[Object change listings]
★ ★ ★ ★

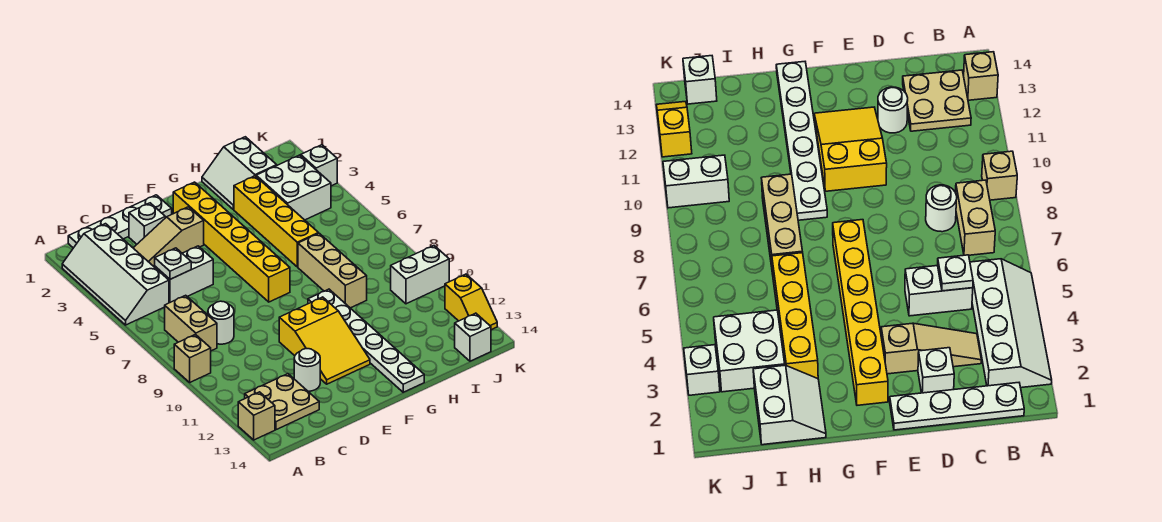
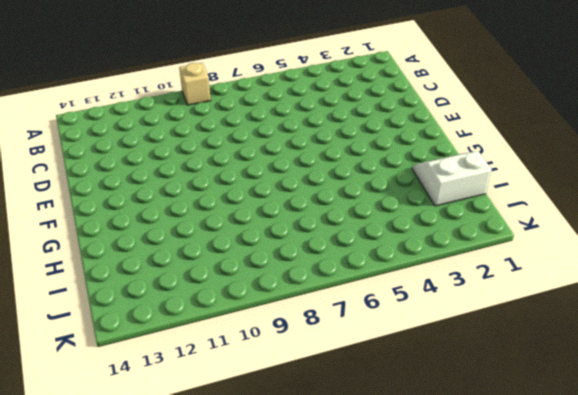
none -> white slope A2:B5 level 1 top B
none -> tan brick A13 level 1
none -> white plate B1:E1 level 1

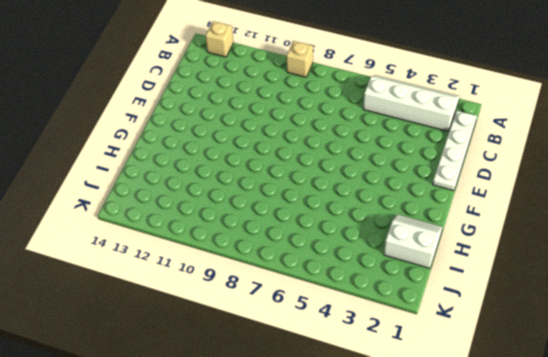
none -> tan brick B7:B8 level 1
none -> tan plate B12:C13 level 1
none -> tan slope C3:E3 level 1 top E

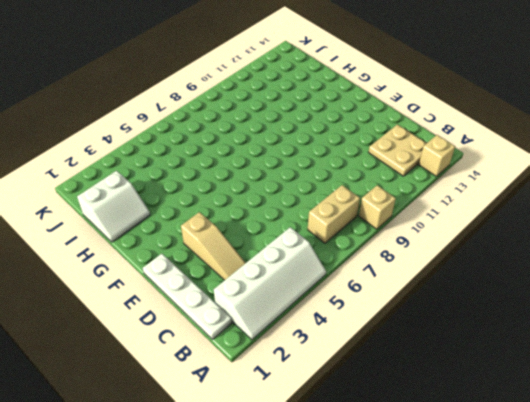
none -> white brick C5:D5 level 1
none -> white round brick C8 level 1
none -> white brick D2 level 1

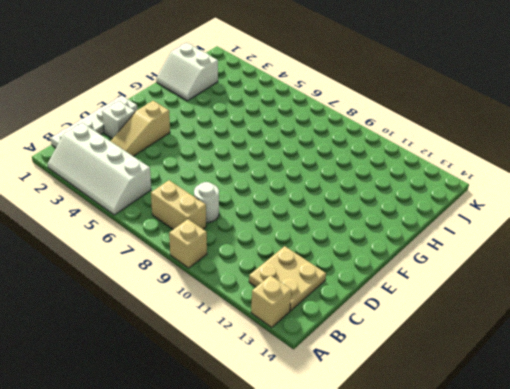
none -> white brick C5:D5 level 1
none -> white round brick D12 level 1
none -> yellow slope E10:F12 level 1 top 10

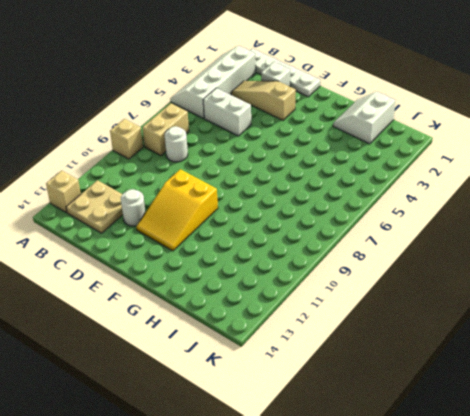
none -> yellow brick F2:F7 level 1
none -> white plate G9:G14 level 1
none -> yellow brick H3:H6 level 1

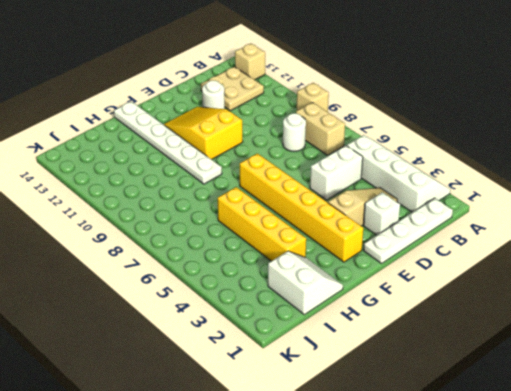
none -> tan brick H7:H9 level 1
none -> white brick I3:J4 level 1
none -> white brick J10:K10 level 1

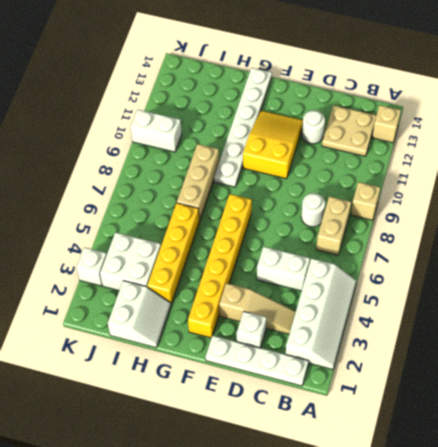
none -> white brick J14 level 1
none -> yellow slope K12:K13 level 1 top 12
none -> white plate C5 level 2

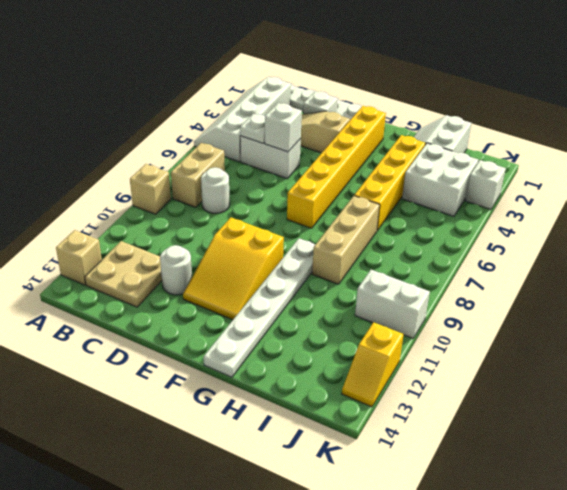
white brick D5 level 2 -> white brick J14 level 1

★ ★ ★ ★

> [The problem] The records above are to be restated word for word, excluding all pictures.

> [Result of this task]
none -> white slope A2:B5 level 1 top B
none -> tan brick A13 level 1
none -> white plate B1:E1 level 1

none -> tan brick B7:B8 level 1
none -> tan plate B12:C13 level 1
none -> tan slope C3:E3 level 1 top E

none -> white brick C5:D5 level 1
none -> white round brick C8 level 1
none -> white brick D2 level 1

none -> white brick C5:D5 level 1
none -> white round brick D12 level 1
none -> yellow slope E10:F12 level 1 top 10

none -> yellow brick F2:F7 level 1
none -> white plate G9:G14 level 1
none -> yellow brick H3:H6 level 1

none -> tan brick H7:H9 level 1
none -> white brick I3:J4 level 1
none -> white brick J10:K10 level 1

none -> white brick J14 level 1
none -> yellow slope K12:K13 level 1 top 12
none -> white plate C5 level 2

white brick D5 level 2 -> white brick J14 level 1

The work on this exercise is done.